ASSIGNED TASK
Reproduce the records below exactly, but only between the lines holding "camera: 15 degrees left, 5 degrees up" and "(460, 105) = (354, 122): brown heart -> none", inclusive.

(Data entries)
☆ ☆ ☆ ☆

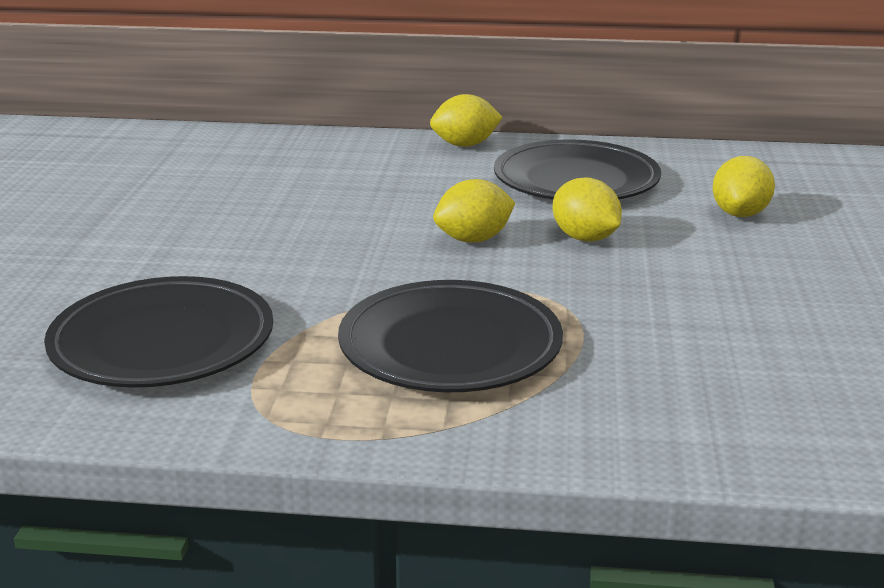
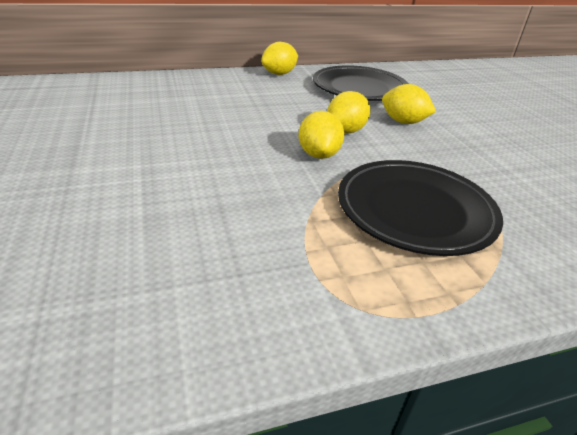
camera: 25 degrees left, 10 degrees up
(162, 342) = (213, 251): black plate -> none
(740, 214) = (458, 98): yellow lemon -> yellow lemon (319, 154)

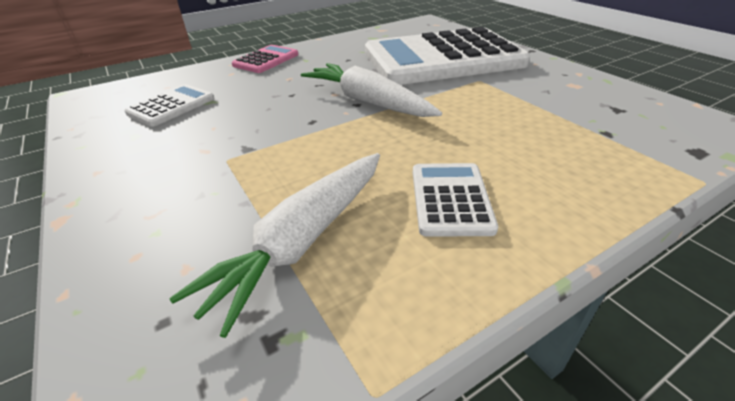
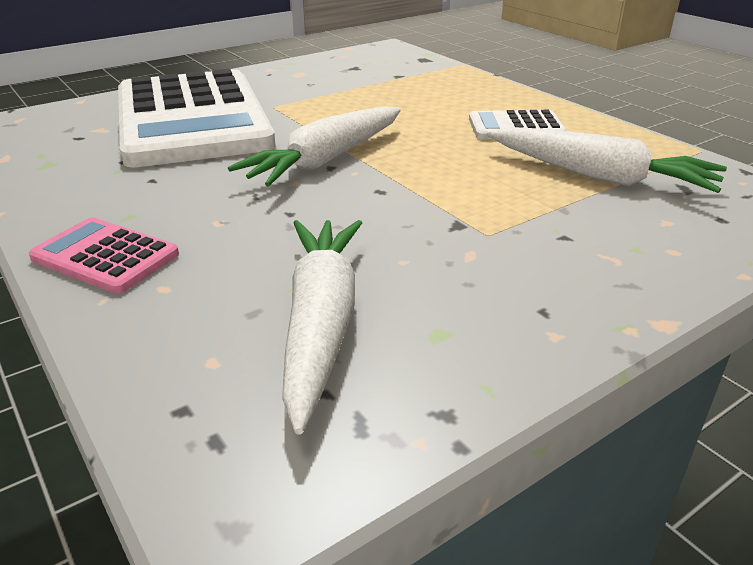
camera: 95 degrees left, 5 degrees down
(171, 106) = (321, 323): white calculator -> white carrot

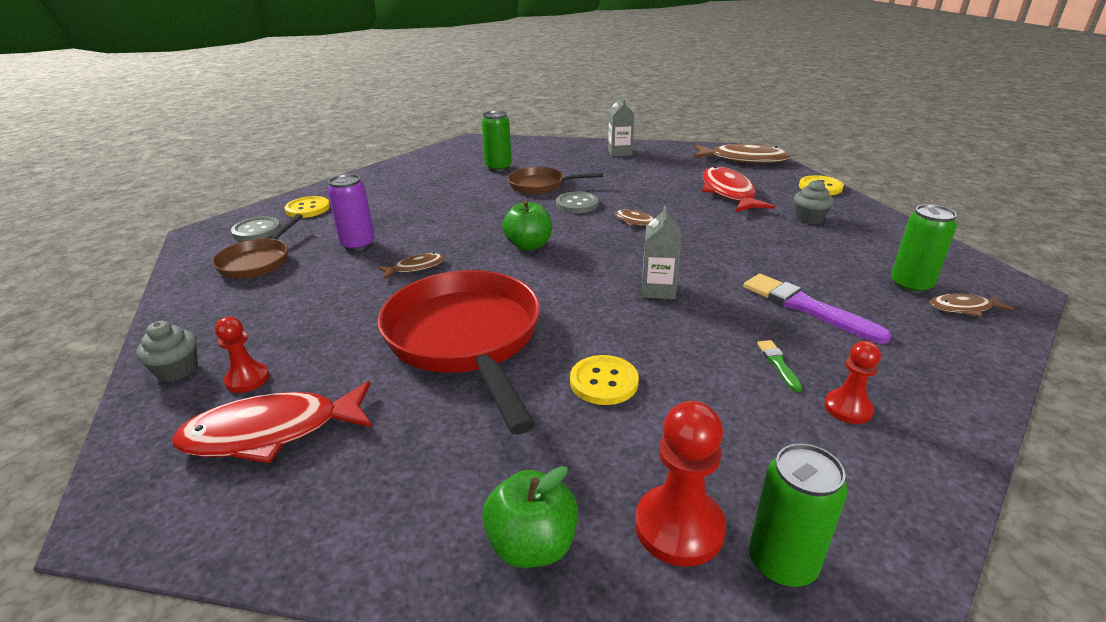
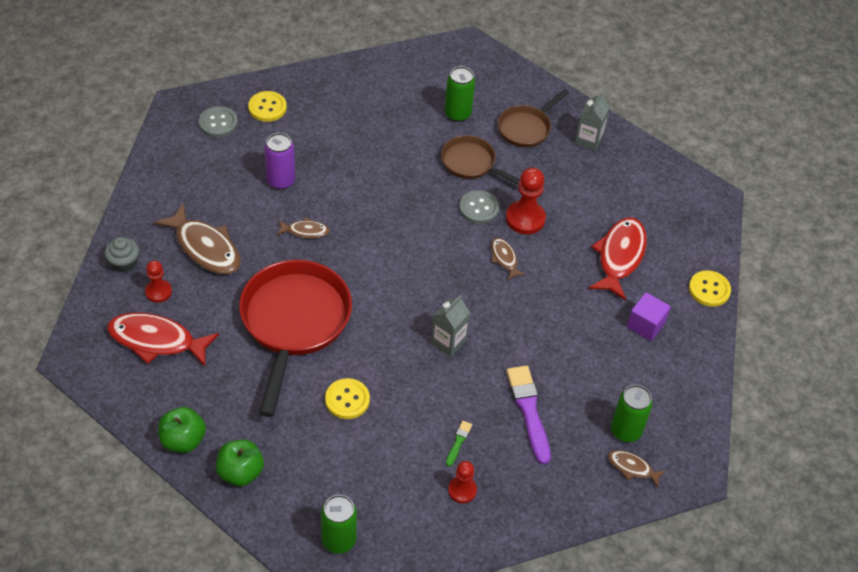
camera: 25 degrees right, 20 degrees up
(258, 261) = (204, 168): brown pan -> brown pan (526, 128)
(528, 245) = (400, 245): green apple -> green apple (183, 440)
(679, 527) = (310, 501): red pawn -> red pawn (525, 219)
(743, 160) = (691, 212): brown fish -> brown fish (205, 247)
(809, 218) = (645, 325): grey cupcake -> purple cube

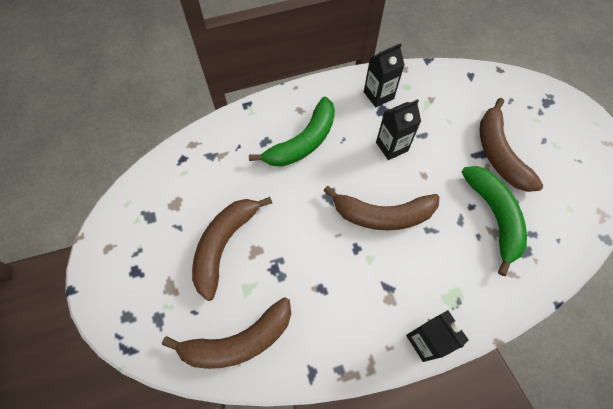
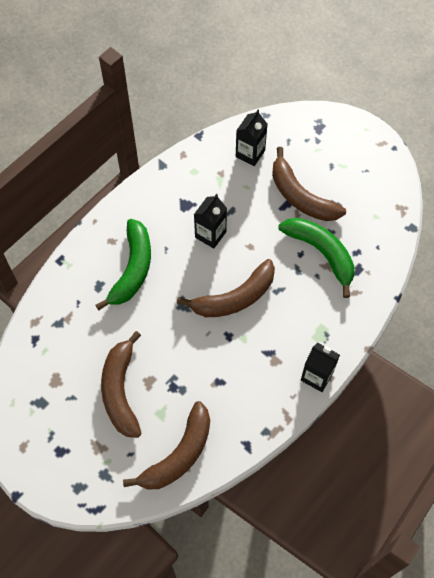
camera: 30 degrees left, 0 degrees up
(378, 95) = (173, 192): black carton -> black carton (250, 153)

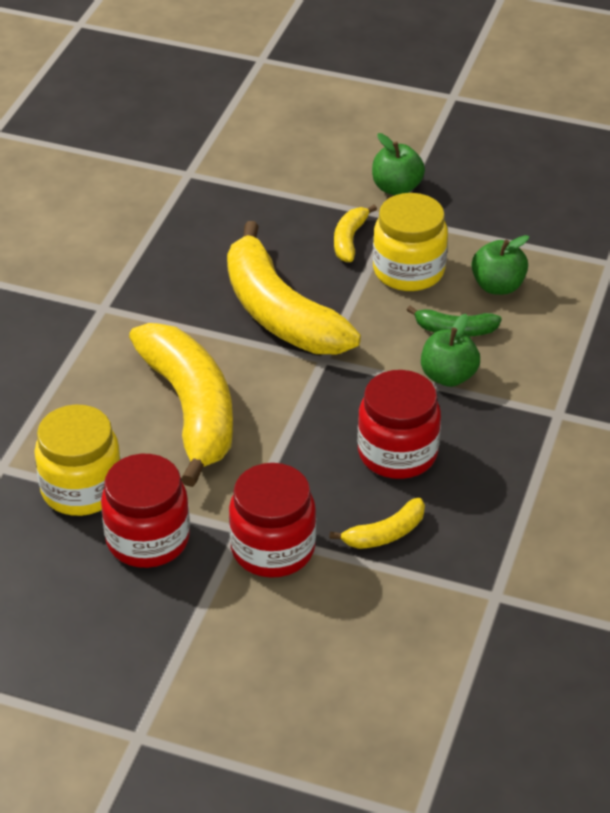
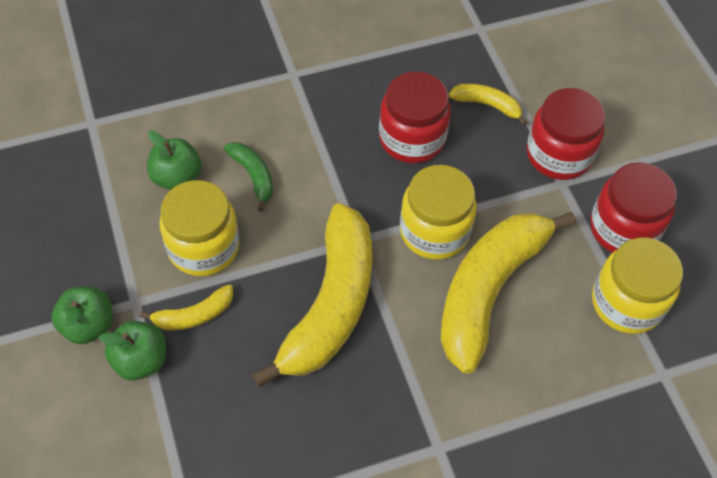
camera: 130 degrees left, 15 degrees up
(282, 410) = (434, 231): none -> yellow jar
(448, 376) = (309, 152): green apple -> green apple (141, 360)

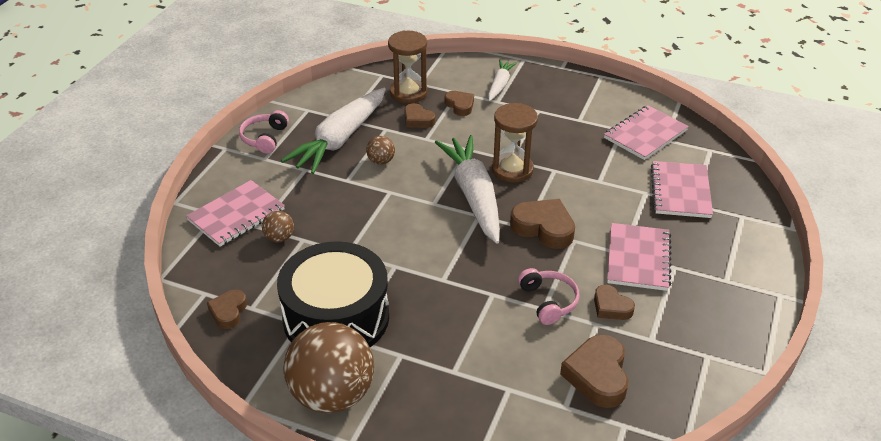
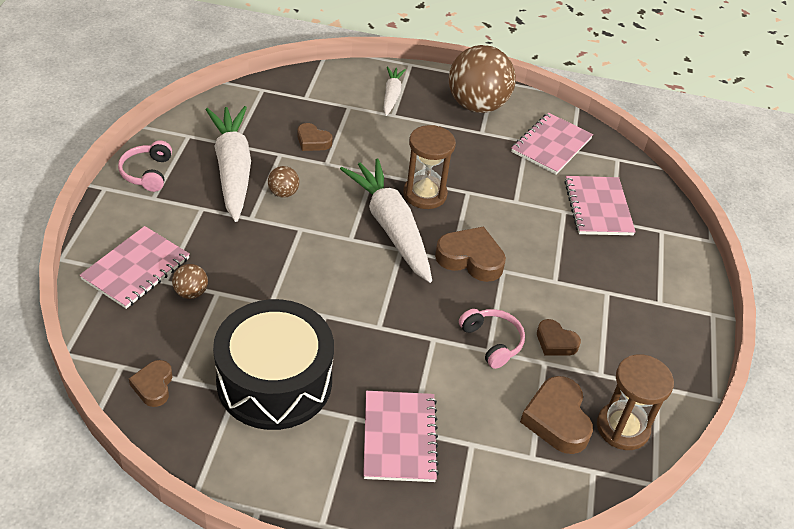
camera: 15 degrees left, 5 degrees up
(332, 395) = (290, 472): brown ball -> brown ball (477, 105)
(340, 139) = (232, 170): white carrot -> white carrot turned 150 degrees clockwise
(408, 93) = (296, 109): brown hourglass -> brown hourglass (622, 428)
(460, 105) = (354, 122): brown heart -> none
(638, 258) = (571, 286): pink notebook -> pink notebook (399, 437)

☆ ☆ ☆ ☆

RESPONSE TO THE TASK
camera: 15 degrees left, 5 degrees up
(332, 395) = (290, 472): brown ball -> brown ball (477, 105)
(340, 139) = (232, 170): white carrot -> white carrot turned 150 degrees clockwise
(408, 93) = (296, 109): brown hourglass -> brown hourglass (622, 428)
(460, 105) = (354, 122): brown heart -> none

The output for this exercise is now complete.